*WHAT YOU ARE ASKED TO DO*. Count the lines in the listing below that contain the string "kern", and reply with the number alone.

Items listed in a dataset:
_ _ _ _ _

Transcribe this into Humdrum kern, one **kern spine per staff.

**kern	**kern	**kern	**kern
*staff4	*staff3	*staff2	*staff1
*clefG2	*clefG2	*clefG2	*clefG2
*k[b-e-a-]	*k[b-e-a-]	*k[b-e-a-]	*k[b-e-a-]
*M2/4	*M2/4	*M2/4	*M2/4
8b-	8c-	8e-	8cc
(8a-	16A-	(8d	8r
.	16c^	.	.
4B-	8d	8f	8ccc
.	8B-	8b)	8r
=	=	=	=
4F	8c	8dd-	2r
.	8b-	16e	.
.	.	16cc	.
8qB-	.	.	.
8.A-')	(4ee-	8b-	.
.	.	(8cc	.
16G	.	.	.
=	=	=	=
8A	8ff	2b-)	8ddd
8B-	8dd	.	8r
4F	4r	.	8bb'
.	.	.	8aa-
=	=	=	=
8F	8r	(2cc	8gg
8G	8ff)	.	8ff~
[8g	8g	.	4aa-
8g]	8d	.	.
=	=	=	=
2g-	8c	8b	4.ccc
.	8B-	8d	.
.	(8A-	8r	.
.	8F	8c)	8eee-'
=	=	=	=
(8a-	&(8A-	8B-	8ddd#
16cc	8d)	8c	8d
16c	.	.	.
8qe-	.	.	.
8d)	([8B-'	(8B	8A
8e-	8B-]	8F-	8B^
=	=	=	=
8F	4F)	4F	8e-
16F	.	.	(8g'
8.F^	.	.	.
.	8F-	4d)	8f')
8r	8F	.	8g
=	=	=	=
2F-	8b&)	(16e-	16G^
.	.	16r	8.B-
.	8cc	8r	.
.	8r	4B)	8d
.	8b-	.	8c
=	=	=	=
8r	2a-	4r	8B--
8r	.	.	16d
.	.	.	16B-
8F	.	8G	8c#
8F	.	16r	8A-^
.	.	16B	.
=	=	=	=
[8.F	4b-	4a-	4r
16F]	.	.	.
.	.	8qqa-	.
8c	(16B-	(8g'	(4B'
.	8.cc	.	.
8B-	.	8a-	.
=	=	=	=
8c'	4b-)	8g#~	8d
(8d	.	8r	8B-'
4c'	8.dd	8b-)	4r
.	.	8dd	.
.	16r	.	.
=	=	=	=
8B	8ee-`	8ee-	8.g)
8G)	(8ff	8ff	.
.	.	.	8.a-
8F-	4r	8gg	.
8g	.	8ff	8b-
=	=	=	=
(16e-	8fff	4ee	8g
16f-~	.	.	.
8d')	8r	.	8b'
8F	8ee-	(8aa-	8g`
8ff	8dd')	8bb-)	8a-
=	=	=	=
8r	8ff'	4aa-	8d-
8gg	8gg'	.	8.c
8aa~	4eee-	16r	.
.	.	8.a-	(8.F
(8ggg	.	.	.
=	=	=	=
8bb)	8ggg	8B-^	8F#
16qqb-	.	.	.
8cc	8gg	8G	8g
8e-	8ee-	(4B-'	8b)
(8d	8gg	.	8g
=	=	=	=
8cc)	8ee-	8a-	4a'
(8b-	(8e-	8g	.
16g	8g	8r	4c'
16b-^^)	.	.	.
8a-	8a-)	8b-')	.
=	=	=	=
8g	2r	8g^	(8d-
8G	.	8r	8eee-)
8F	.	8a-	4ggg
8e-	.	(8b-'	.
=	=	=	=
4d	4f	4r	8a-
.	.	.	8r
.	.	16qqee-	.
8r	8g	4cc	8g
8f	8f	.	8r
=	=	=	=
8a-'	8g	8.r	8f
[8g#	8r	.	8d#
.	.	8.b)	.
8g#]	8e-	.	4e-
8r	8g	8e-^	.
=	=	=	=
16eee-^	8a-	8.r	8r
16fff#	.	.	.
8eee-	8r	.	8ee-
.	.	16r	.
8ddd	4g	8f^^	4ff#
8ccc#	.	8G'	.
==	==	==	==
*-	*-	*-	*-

_ _ _ _ _

*ANSWER BELOW*. 2